• Data to use:
○ ○ ○ ○ ○
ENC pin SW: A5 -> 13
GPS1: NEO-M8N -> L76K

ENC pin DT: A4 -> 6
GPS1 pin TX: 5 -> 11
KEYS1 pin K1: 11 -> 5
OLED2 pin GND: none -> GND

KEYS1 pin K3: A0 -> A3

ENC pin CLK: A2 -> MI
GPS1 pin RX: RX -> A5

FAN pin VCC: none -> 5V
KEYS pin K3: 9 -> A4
○ ○ ○ ○ ○
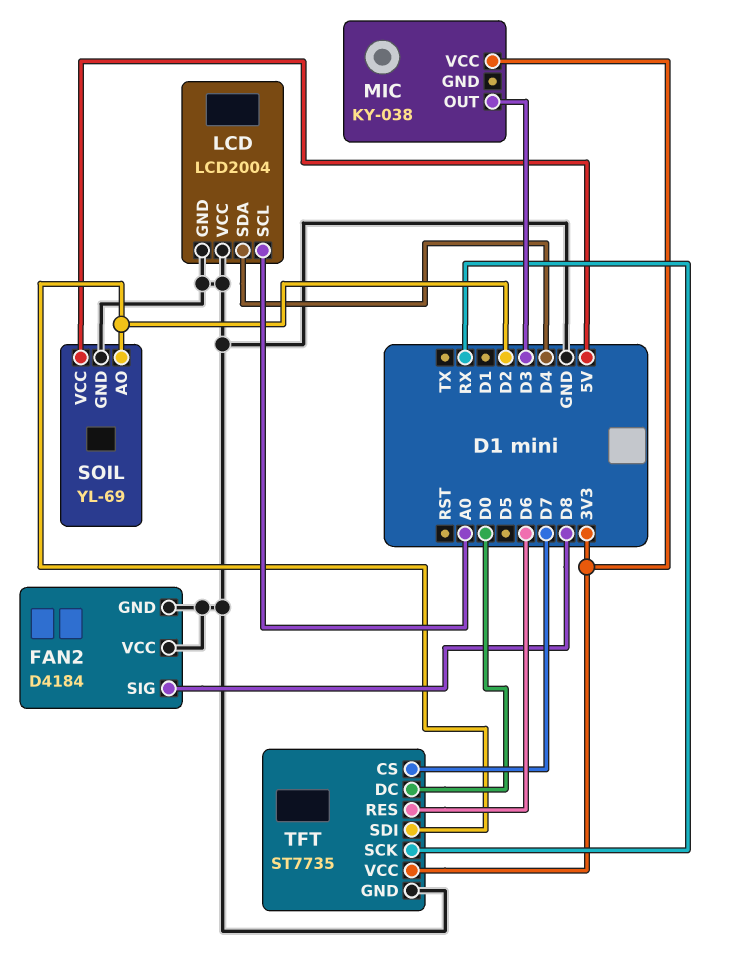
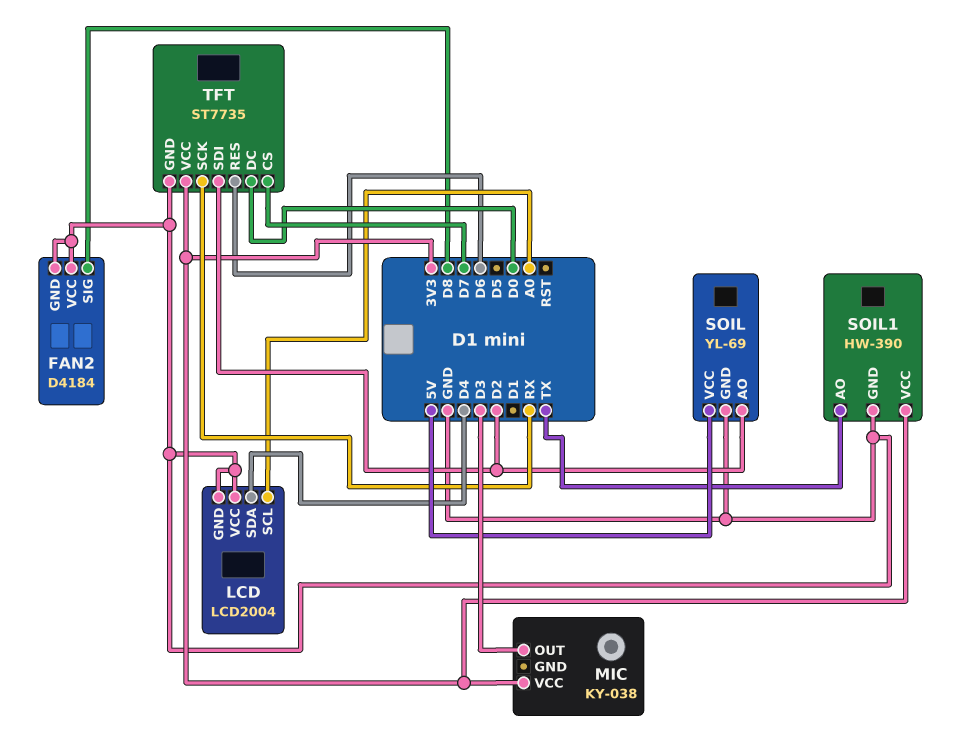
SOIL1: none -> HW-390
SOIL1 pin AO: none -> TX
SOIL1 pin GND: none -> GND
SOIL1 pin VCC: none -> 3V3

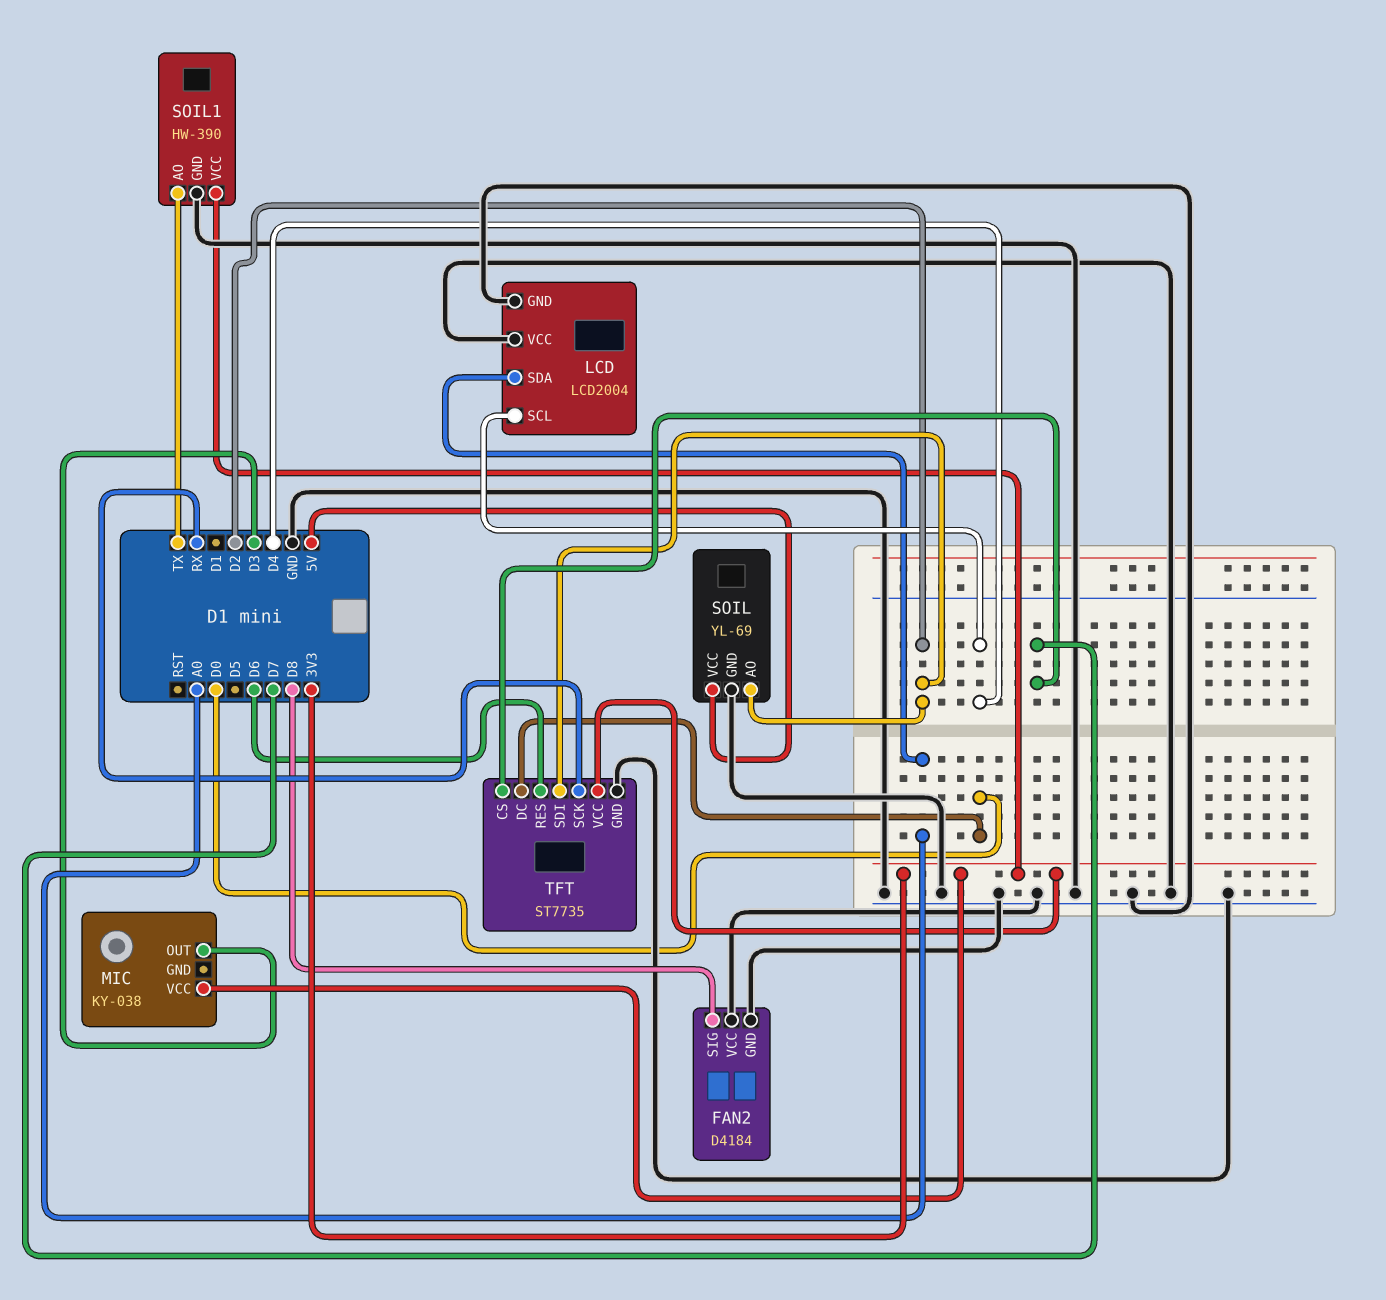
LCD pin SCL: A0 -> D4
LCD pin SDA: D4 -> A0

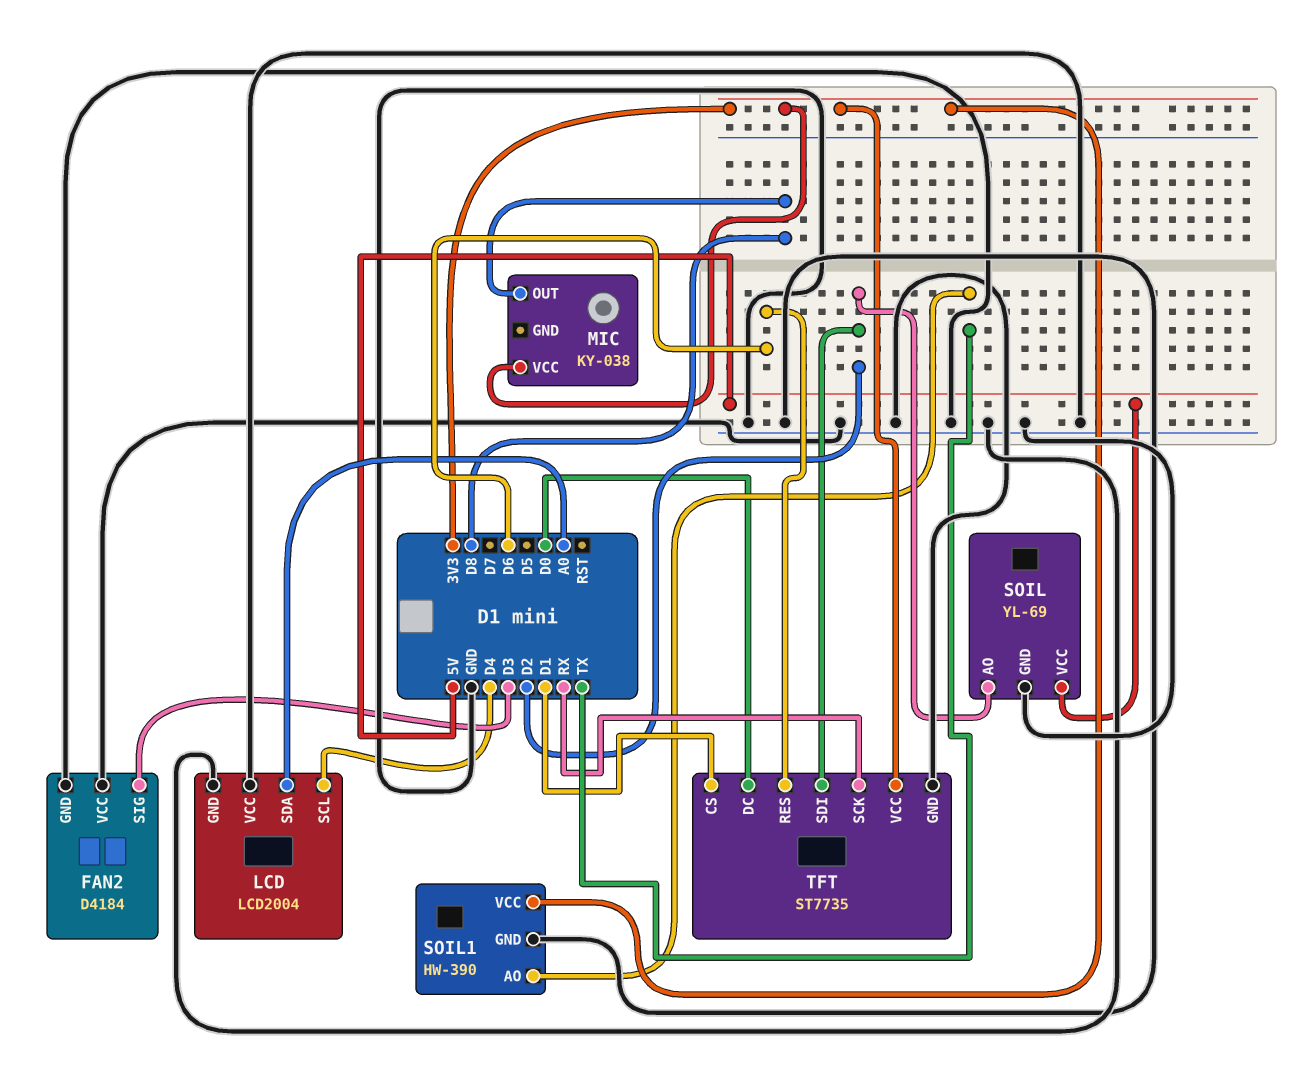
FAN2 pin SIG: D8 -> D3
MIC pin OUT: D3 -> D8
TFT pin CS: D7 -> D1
○ ○ ○ ○ ○
What is wanted is one number: how many lines in the listing hold the string "none".

• Response box: 6